WORK TASK
Could you copy exactly the line that contains "Click on each" and every line after it to the end of the records, and nothing more?

EXTRACTED INFORMATION
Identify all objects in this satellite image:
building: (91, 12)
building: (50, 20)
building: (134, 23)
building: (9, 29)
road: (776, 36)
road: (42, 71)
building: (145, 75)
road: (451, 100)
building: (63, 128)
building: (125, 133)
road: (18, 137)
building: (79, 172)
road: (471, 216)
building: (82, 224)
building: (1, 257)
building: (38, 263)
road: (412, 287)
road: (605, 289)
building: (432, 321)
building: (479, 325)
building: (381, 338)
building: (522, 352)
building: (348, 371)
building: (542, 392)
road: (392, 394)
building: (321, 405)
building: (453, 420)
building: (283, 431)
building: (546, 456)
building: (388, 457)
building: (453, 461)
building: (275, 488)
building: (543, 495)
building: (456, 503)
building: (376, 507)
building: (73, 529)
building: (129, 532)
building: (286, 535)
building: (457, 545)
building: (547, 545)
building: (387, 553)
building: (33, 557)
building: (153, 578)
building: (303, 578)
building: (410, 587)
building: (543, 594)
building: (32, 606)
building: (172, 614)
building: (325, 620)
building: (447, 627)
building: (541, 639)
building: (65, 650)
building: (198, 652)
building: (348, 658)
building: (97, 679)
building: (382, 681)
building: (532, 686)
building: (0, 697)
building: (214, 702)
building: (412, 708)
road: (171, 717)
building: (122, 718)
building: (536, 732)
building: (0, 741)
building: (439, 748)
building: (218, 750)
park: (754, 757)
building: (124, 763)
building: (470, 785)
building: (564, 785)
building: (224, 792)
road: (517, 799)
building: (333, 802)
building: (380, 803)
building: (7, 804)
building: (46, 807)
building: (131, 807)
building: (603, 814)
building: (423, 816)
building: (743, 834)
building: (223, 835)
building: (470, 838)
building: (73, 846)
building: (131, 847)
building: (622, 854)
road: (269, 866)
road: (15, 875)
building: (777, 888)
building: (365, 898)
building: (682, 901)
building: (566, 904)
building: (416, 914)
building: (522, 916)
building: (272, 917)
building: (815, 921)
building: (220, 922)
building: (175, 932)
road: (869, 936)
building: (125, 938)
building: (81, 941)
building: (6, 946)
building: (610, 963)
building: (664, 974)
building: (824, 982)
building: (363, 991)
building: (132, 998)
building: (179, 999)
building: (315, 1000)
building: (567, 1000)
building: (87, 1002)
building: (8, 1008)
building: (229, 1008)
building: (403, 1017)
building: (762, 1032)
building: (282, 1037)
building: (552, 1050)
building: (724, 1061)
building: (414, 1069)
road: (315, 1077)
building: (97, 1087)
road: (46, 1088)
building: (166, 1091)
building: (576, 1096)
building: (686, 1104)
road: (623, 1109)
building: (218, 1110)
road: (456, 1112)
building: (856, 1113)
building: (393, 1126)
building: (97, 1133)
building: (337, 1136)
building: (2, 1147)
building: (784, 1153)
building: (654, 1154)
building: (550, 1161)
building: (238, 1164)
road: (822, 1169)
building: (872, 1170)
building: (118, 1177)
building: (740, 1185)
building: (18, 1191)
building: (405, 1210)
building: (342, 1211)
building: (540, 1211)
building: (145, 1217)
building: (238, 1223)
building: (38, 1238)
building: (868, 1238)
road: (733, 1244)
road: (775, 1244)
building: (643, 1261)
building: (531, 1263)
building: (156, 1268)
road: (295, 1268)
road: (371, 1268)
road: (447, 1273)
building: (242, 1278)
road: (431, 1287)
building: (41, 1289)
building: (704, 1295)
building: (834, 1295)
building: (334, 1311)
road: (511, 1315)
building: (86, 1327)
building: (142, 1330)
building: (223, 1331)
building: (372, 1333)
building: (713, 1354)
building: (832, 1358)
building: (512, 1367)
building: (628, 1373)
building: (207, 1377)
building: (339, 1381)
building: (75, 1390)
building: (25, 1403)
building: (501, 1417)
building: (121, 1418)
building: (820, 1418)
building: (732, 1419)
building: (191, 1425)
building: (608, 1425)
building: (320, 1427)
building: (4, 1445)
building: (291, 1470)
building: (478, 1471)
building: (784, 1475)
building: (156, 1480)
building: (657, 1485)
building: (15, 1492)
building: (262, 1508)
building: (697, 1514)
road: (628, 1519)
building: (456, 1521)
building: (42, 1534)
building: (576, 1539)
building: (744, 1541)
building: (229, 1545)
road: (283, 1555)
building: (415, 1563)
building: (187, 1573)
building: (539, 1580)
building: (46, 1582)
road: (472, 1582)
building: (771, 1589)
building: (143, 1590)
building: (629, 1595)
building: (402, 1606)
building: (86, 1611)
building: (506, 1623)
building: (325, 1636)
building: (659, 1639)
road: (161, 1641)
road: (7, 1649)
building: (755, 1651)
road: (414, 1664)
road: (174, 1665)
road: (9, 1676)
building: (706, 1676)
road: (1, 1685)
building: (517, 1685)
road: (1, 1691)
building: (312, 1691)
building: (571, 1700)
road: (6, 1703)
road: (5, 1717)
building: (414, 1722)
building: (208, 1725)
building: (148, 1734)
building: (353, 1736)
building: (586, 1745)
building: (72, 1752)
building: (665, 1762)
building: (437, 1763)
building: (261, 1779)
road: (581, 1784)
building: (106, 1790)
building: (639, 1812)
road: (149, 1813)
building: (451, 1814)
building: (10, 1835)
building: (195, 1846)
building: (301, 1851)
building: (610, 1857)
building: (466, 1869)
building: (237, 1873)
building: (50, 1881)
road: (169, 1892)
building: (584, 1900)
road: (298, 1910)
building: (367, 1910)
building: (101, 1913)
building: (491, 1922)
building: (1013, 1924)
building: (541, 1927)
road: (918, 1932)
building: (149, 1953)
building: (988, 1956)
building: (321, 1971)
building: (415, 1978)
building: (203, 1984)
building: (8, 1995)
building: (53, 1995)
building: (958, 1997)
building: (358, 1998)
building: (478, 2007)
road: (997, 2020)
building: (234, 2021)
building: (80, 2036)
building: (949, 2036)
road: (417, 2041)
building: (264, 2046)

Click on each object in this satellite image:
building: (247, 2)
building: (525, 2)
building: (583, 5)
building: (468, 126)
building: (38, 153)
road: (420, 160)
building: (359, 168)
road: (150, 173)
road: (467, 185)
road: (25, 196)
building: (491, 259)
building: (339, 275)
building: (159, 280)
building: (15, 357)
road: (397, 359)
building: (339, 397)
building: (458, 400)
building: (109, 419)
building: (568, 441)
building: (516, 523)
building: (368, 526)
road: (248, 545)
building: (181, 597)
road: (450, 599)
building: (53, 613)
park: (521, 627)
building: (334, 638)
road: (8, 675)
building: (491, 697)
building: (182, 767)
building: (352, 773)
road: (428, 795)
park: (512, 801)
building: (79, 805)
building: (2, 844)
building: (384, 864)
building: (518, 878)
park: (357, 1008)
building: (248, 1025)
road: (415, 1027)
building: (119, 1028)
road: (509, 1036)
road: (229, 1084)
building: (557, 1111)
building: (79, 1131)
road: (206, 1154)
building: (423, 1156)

ANSWER
Click on each object in this satellite image:
building: (247, 2)
building: (525, 2)
building: (583, 5)
building: (468, 126)
building: (38, 153)
road: (420, 160)
building: (359, 168)
road: (150, 173)
road: (467, 185)
road: (25, 196)
building: (491, 259)
building: (339, 275)
building: (159, 280)
building: (15, 357)
road: (397, 359)
building: (339, 397)
building: (458, 400)
building: (109, 419)
building: (568, 441)
building: (516, 523)
building: (368, 526)
road: (248, 545)
building: (181, 597)
road: (450, 599)
building: (53, 613)
park: (521, 627)
building: (334, 638)
road: (8, 675)
building: (491, 697)
building: (182, 767)
building: (352, 773)
road: (428, 795)
park: (512, 801)
building: (79, 805)
building: (2, 844)
building: (384, 864)
building: (518, 878)
park: (357, 1008)
building: (248, 1025)
road: (415, 1027)
building: (119, 1028)
road: (509, 1036)
road: (229, 1084)
building: (557, 1111)
building: (79, 1131)
road: (206, 1154)
building: (423, 1156)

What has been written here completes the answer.